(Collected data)
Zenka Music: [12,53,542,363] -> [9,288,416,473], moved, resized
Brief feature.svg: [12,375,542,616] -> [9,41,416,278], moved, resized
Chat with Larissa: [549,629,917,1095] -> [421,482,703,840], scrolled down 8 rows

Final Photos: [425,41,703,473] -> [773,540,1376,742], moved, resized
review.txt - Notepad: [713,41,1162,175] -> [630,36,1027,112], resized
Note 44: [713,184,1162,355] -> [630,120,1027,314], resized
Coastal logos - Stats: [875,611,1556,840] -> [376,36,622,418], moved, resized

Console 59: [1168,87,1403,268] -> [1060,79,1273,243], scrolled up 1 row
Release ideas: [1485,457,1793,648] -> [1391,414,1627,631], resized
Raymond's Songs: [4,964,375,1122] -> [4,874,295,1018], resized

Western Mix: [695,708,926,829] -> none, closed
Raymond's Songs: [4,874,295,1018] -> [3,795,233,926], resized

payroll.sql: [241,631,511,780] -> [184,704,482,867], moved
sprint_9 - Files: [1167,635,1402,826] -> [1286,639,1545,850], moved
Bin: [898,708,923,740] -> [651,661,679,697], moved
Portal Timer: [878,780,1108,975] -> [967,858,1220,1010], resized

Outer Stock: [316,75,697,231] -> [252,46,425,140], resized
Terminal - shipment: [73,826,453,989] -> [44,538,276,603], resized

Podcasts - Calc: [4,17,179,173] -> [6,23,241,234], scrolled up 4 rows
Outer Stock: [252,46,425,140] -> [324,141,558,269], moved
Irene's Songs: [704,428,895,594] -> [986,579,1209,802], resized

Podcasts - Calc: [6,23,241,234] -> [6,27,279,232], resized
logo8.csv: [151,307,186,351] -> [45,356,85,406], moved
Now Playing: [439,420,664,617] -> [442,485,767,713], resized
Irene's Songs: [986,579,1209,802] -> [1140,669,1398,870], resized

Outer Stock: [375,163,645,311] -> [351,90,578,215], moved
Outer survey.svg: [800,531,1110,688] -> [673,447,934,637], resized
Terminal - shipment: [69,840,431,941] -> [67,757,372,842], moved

■ **WHAT IS REQUIRED**: Lines of the data above that include the string "moved" must each be copied.

■ **SOLUTION TO THE EXERCISE**:
Zenka Music: [12,53,542,363] -> [9,288,416,473], moved, resized
Brief feature.svg: [12,375,542,616] -> [9,41,416,278], moved, resized
Final Photos: [425,41,703,473] -> [773,540,1376,742], moved, resized
Coastal logos - Stats: [875,611,1556,840] -> [376,36,622,418], moved, resized
payroll.sql: [241,631,511,780] -> [184,704,482,867], moved
sprint_9 - Files: [1167,635,1402,826] -> [1286,639,1545,850], moved
Bin: [898,708,923,740] -> [651,661,679,697], moved
Outer Stock: [252,46,425,140] -> [324,141,558,269], moved
logo8.csv: [151,307,186,351] -> [45,356,85,406], moved
Outer Stock: [375,163,645,311] -> [351,90,578,215], moved
Terminal - shipment: [69,840,431,941] -> [67,757,372,842], moved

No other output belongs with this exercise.